--- START ---

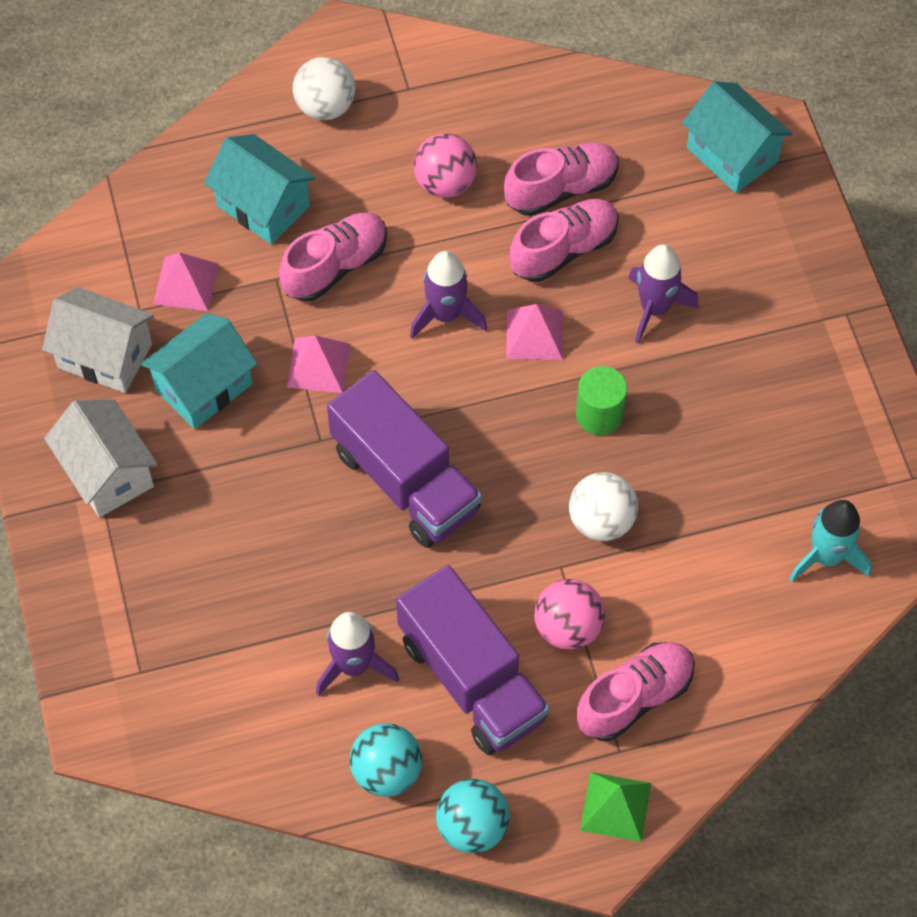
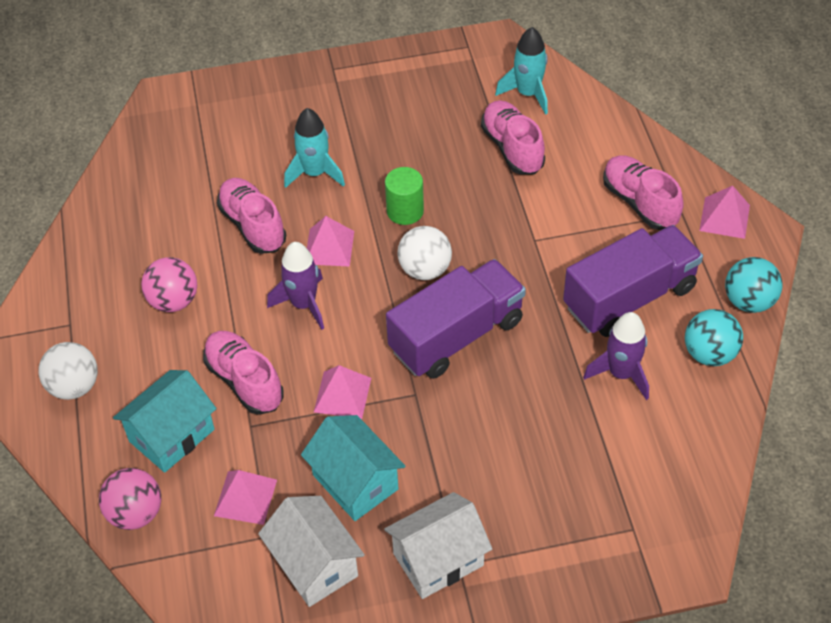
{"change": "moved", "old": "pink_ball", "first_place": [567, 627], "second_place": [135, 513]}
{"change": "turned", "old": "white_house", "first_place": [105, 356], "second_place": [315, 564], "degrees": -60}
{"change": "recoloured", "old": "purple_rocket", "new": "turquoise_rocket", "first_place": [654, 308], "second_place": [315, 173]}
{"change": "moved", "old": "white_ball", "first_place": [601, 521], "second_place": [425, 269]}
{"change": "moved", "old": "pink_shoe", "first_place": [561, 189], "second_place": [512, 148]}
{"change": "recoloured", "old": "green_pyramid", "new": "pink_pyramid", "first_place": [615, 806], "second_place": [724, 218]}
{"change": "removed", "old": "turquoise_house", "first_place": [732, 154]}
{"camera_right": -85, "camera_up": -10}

--- END ---
--- START ---

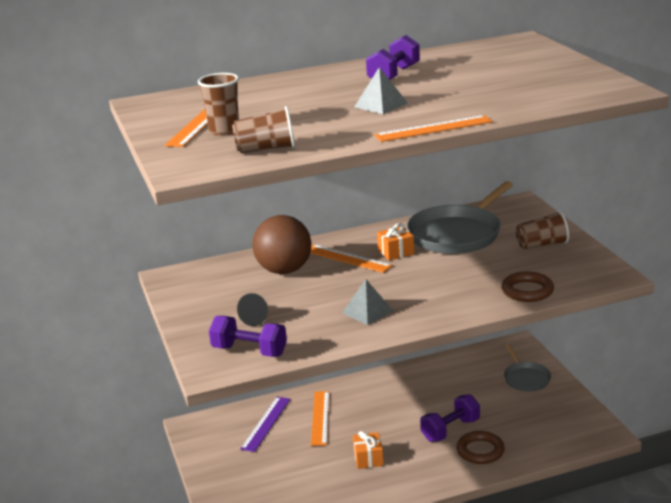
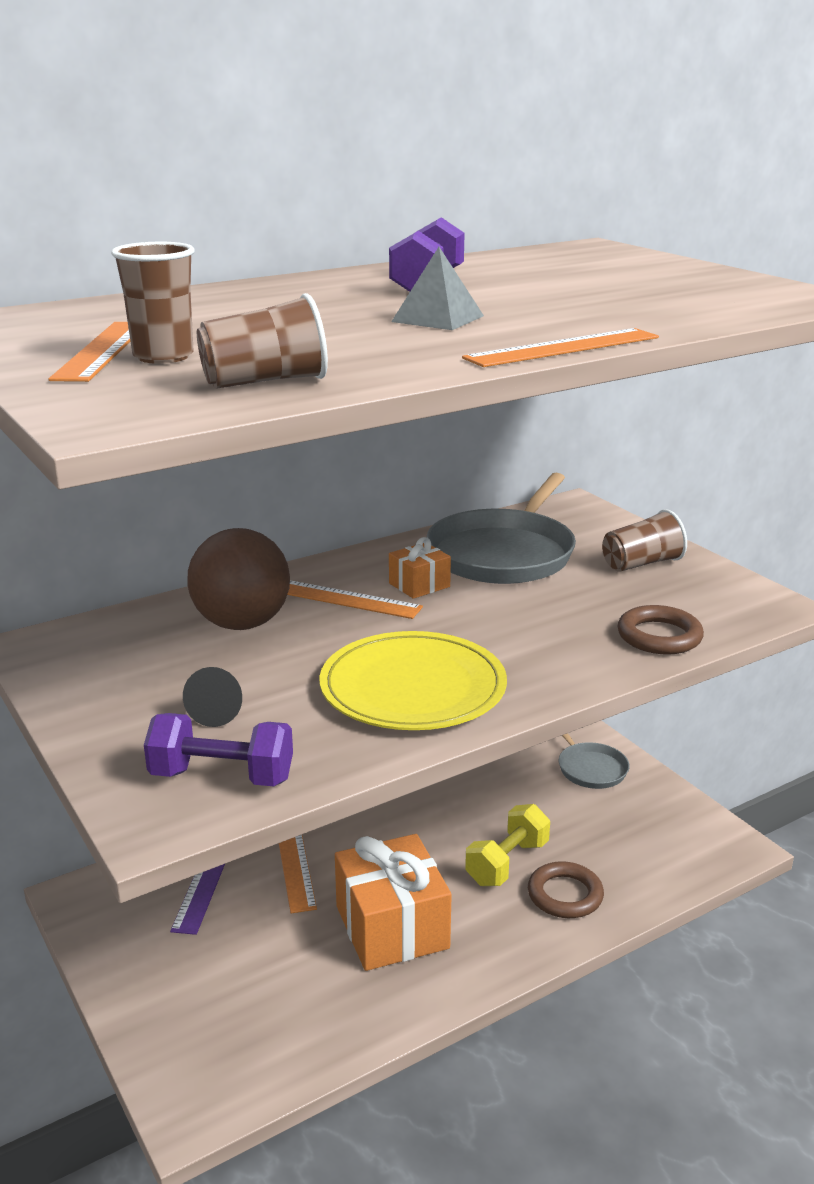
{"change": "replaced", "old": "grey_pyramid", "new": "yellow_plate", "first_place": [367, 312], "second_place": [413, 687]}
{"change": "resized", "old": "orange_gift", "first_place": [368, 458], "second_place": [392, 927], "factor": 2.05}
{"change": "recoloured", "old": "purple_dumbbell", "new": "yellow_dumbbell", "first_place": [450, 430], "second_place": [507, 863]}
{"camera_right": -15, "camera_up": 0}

--- END ---

EXERCISE REQUIREMENTS: Of the lines above, copy each that contains "change".

RESPONSE:
{"change": "moved", "old": "pink_ball", "first_place": [567, 627], "second_place": [135, 513]}
{"change": "turned", "old": "white_house", "first_place": [105, 356], "second_place": [315, 564], "degrees": -60}
{"change": "recoloured", "old": "purple_rocket", "new": "turquoise_rocket", "first_place": [654, 308], "second_place": [315, 173]}
{"change": "moved", "old": "white_ball", "first_place": [601, 521], "second_place": [425, 269]}
{"change": "moved", "old": "pink_shoe", "first_place": [561, 189], "second_place": [512, 148]}
{"change": "recoloured", "old": "green_pyramid", "new": "pink_pyramid", "first_place": [615, 806], "second_place": [724, 218]}
{"change": "removed", "old": "turquoise_house", "first_place": [732, 154]}
{"change": "replaced", "old": "grey_pyramid", "new": "yellow_plate", "first_place": [367, 312], "second_place": [413, 687]}
{"change": "resized", "old": "orange_gift", "first_place": [368, 458], "second_place": [392, 927], "factor": 2.05}
{"change": "recoloured", "old": "purple_dumbbell", "new": "yellow_dumbbell", "first_place": [450, 430], "second_place": [507, 863]}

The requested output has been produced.